Material for this exercise Start Marker

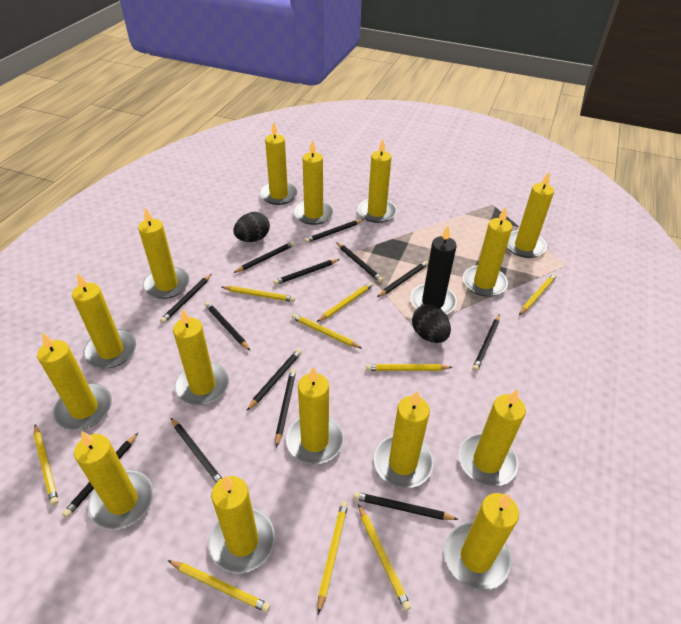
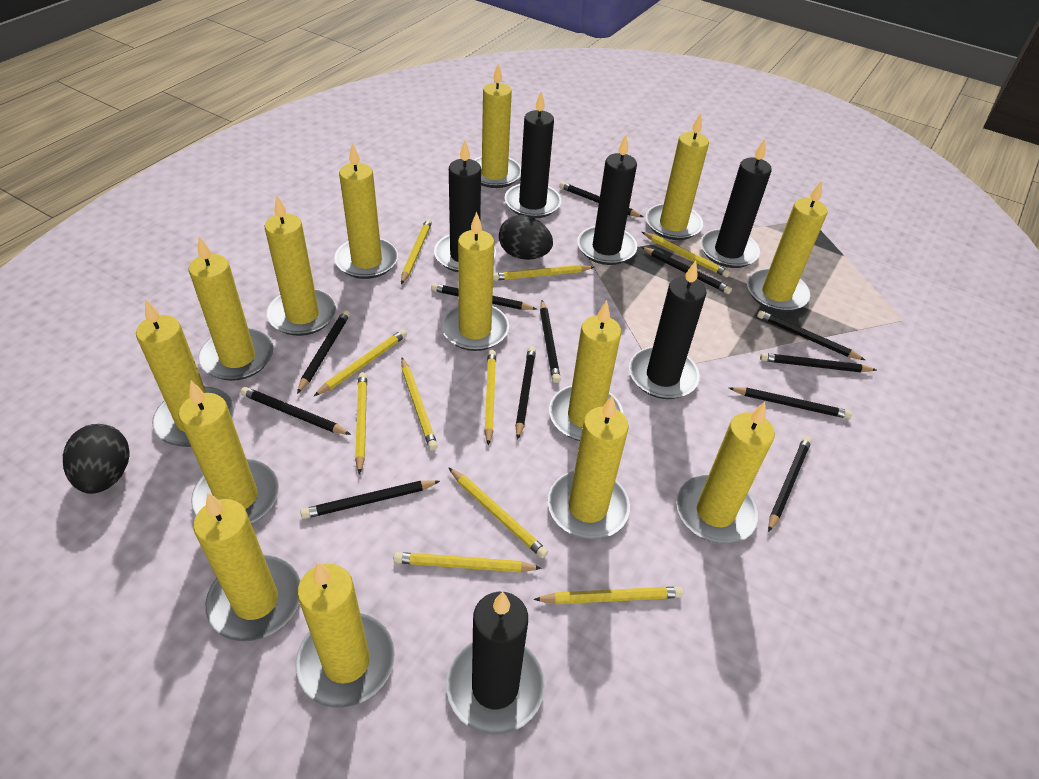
black candle: 1 -> 6
black pencil: 13 -> 12
yellow candle: 15 -> 14
yellow pencil: 9 -> 10

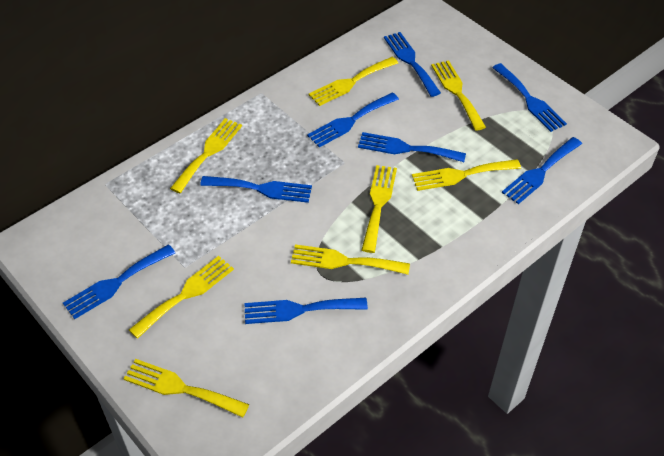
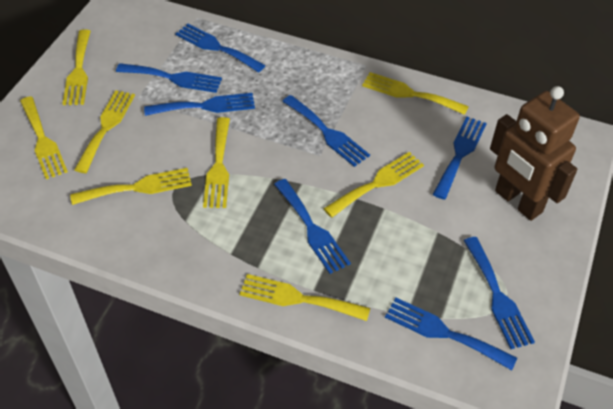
brown robot: 0 -> 1

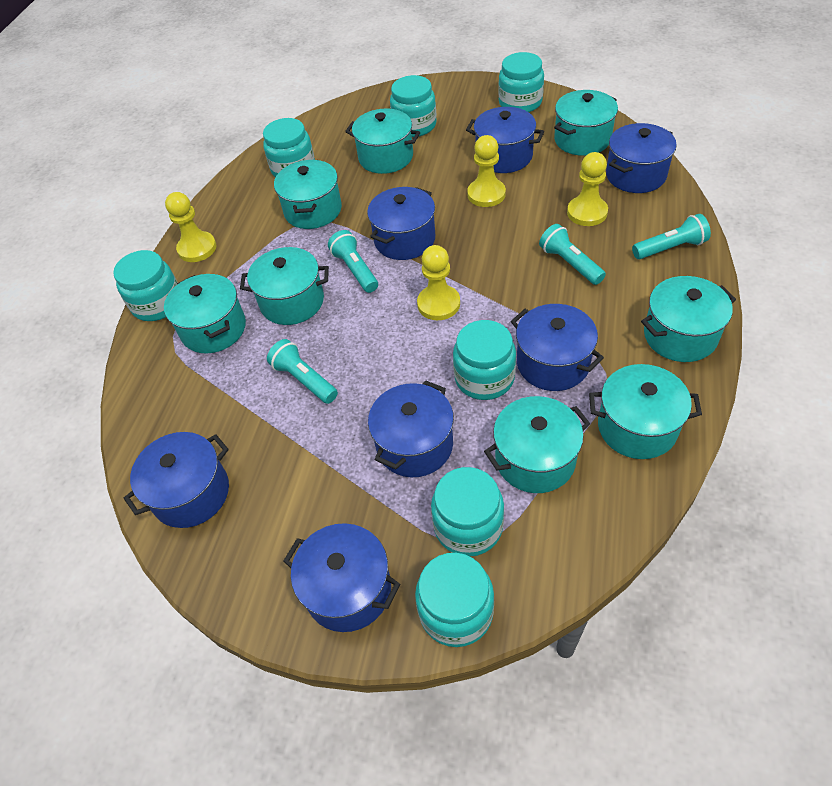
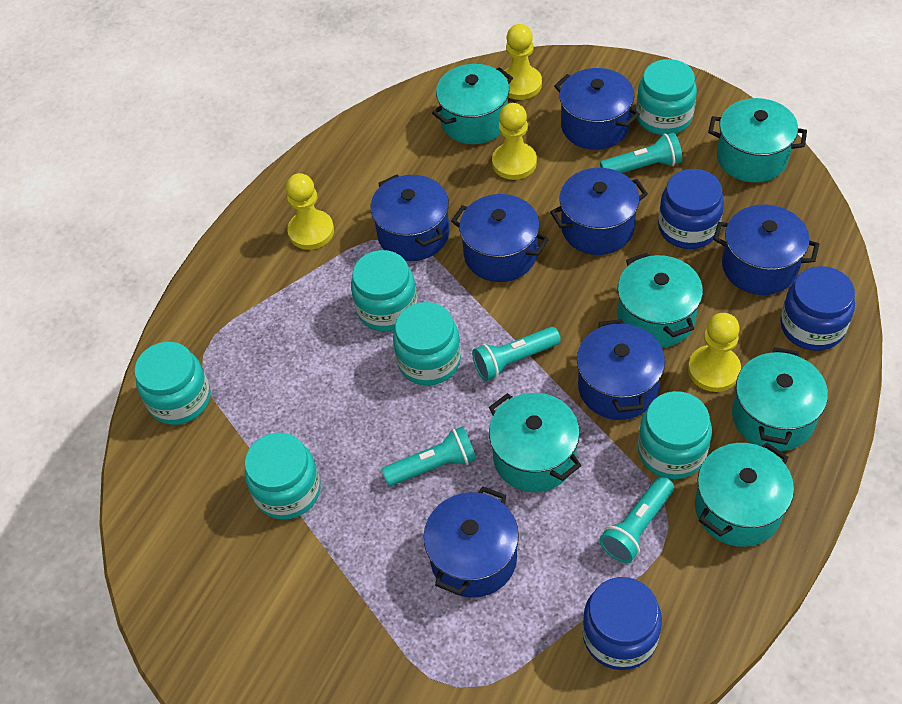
blue jar: 0 -> 3
turquoise jar: 7 -> 6
turquoise pot: 8 -> 6

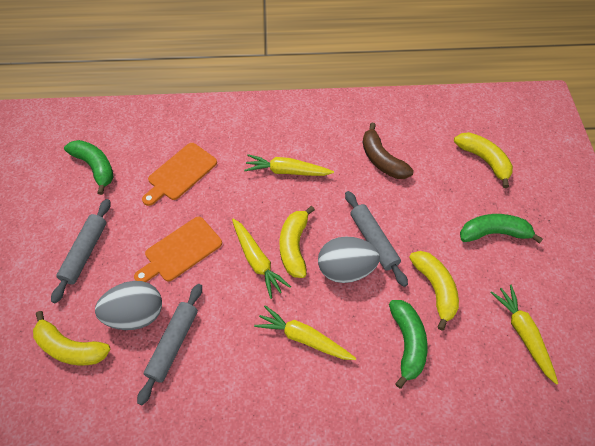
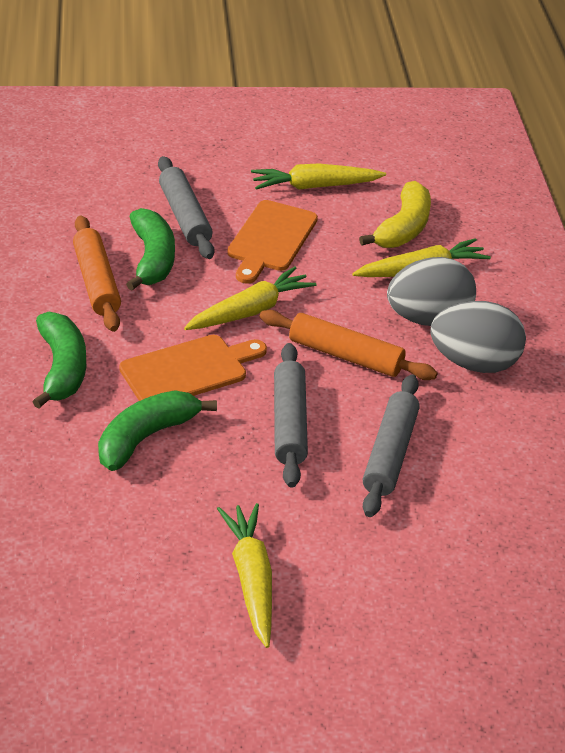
brown banana: 1 -> 0
orange rolling pin: 0 -> 2
yellow banana: 4 -> 1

Material for this exercise End Marker

* _What you need to do_: Output the listing above in full and exactly, with pictures excluded.

* _Answer for this exercise_:
black candle: 1 -> 6
black pencil: 13 -> 12
yellow candle: 15 -> 14
yellow pencil: 9 -> 10

brown robot: 0 -> 1

blue jar: 0 -> 3
turquoise jar: 7 -> 6
turquoise pot: 8 -> 6

brown banana: 1 -> 0
orange rolling pin: 0 -> 2
yellow banana: 4 -> 1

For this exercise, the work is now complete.